** REQUIREMENT **
Go through the material and copy each line in which the word "none" shows up.

____

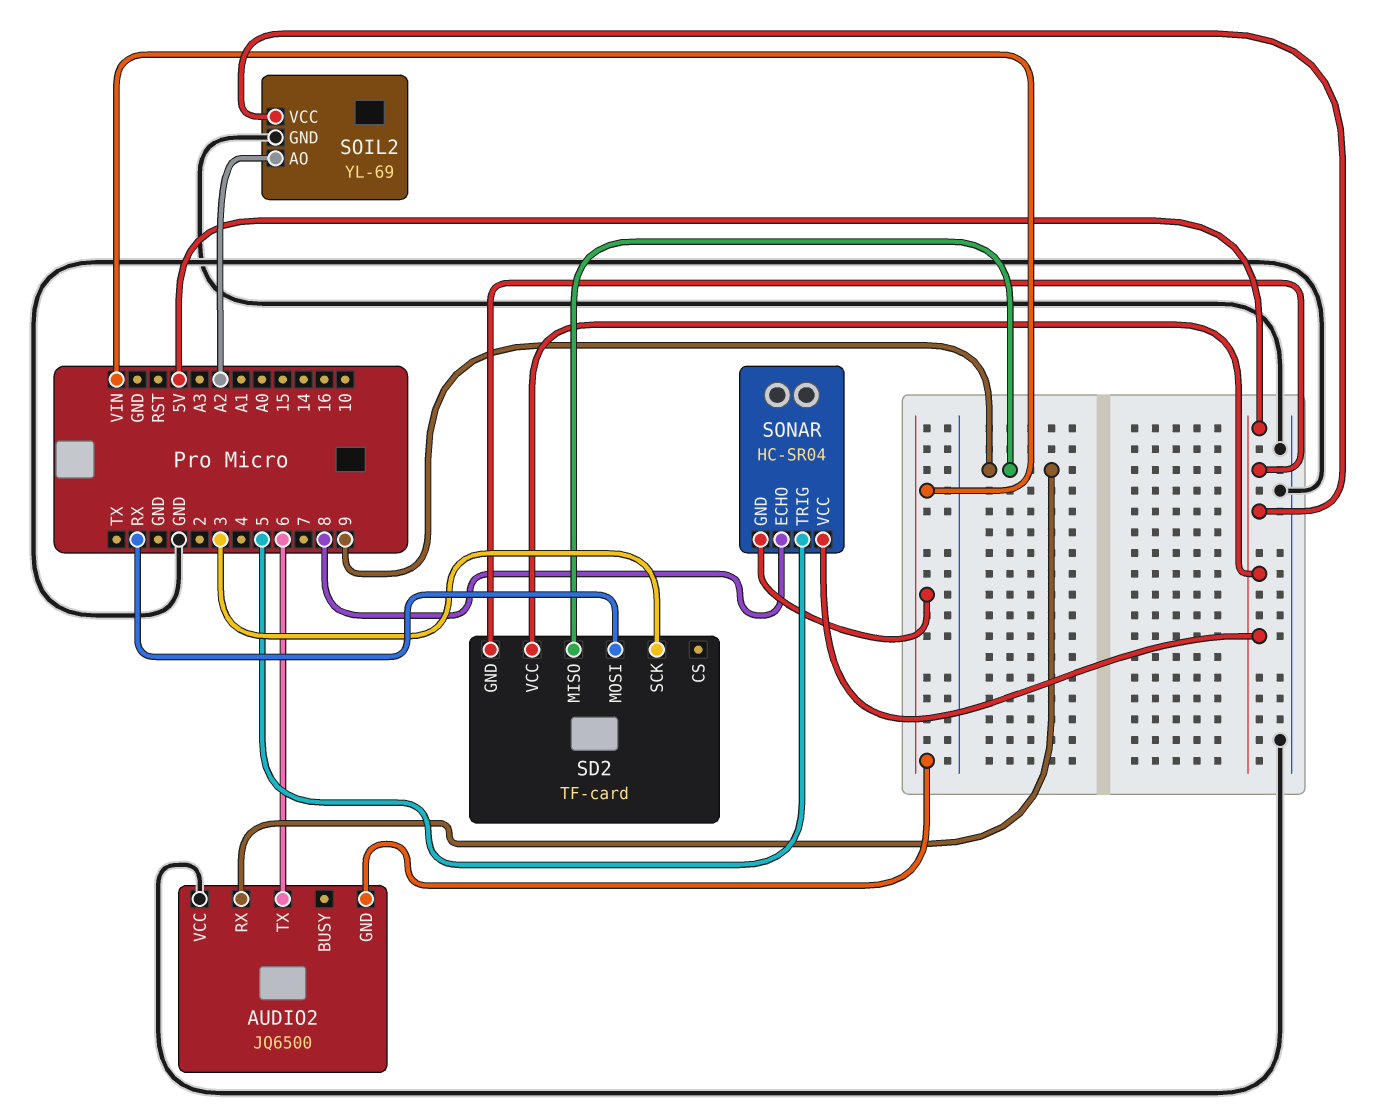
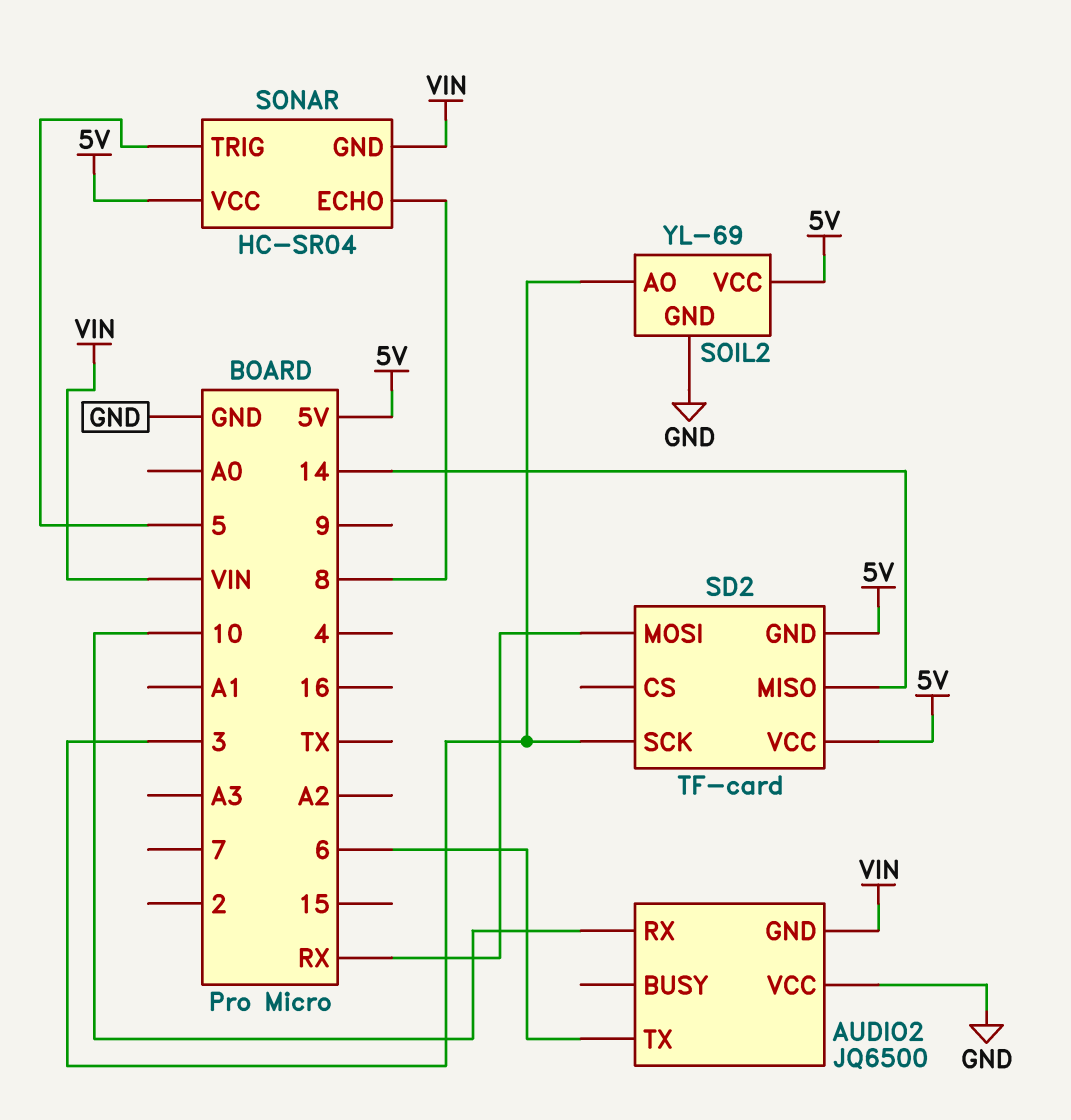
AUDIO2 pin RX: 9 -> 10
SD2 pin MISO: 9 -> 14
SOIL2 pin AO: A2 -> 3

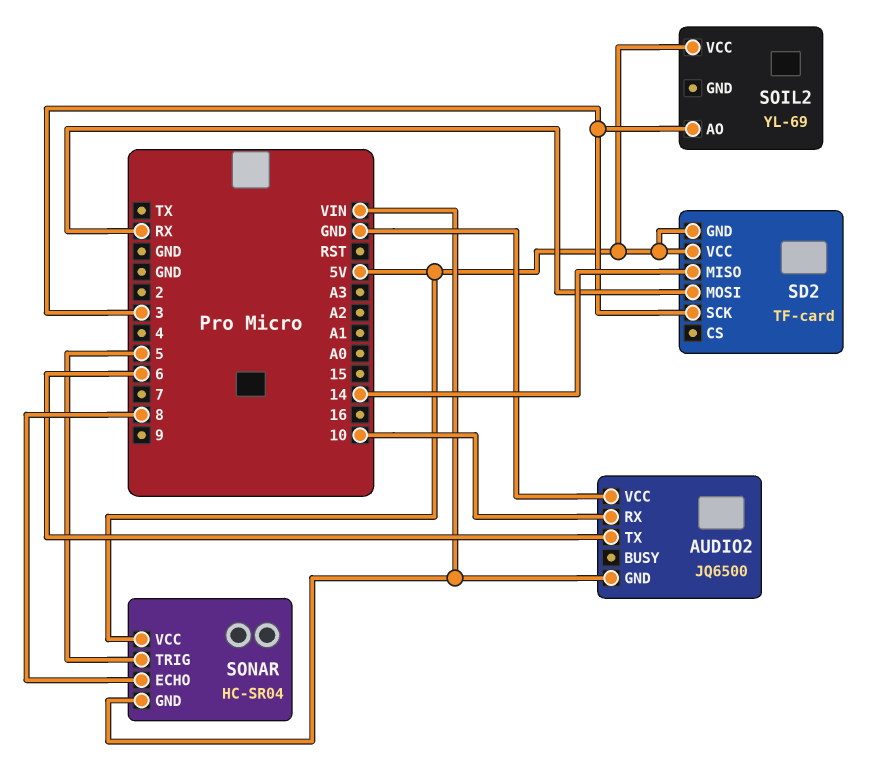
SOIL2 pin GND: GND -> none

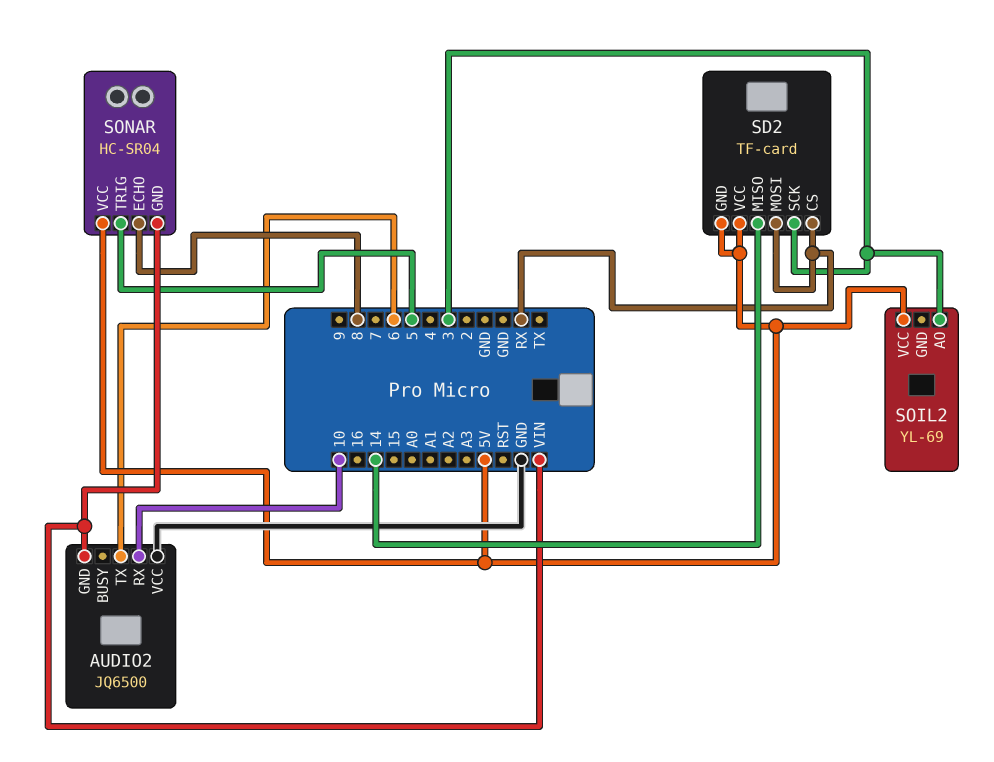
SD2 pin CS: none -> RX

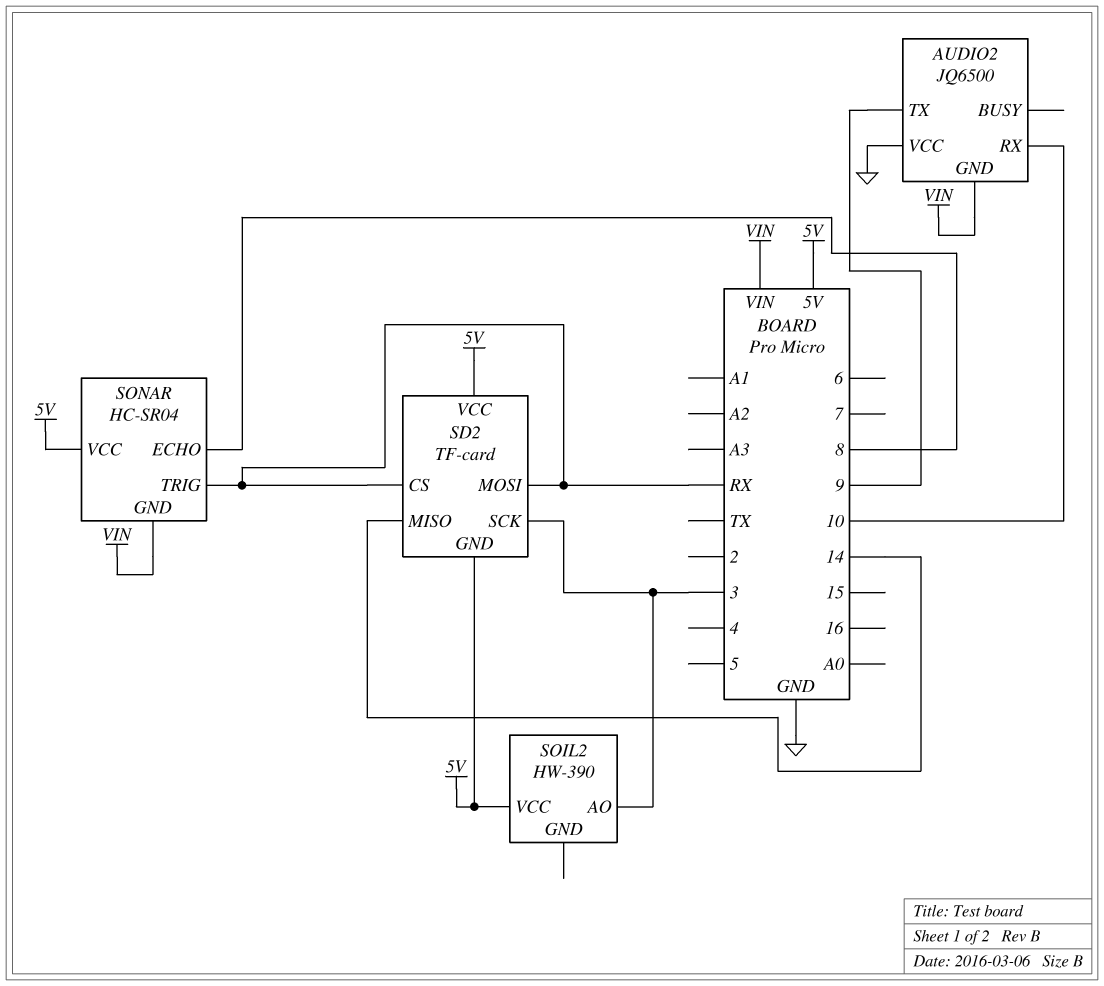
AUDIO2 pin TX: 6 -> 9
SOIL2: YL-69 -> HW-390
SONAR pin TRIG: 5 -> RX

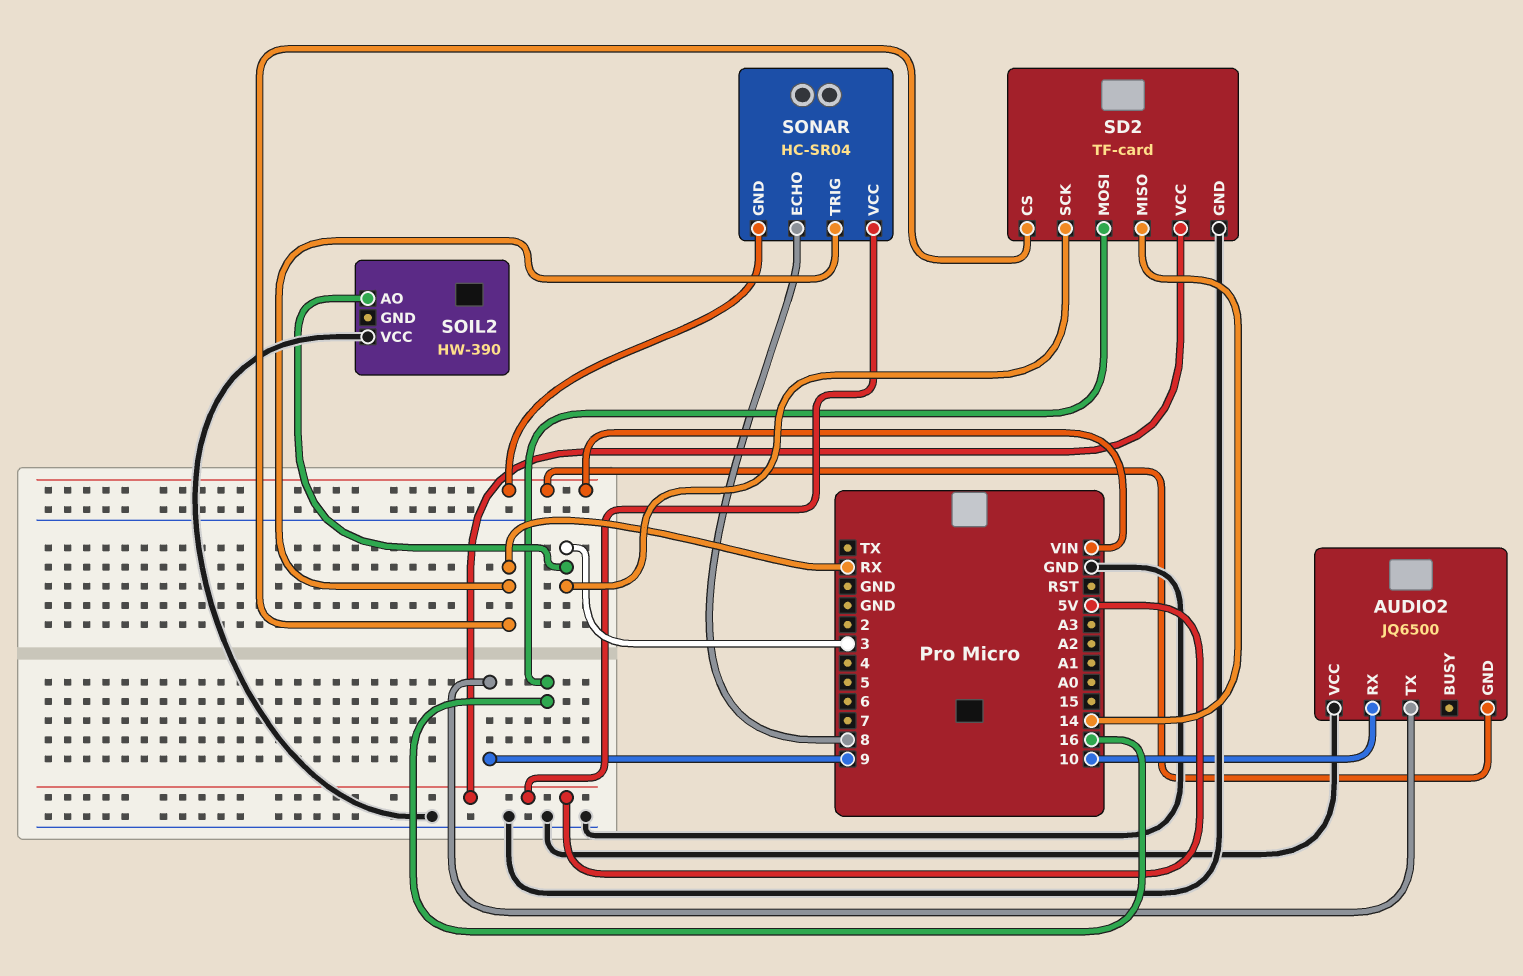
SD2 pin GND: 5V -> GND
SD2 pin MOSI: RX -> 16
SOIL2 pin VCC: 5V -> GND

____

** ANSWER BOX **
SOIL2 pin GND: GND -> none
SD2 pin CS: none -> RX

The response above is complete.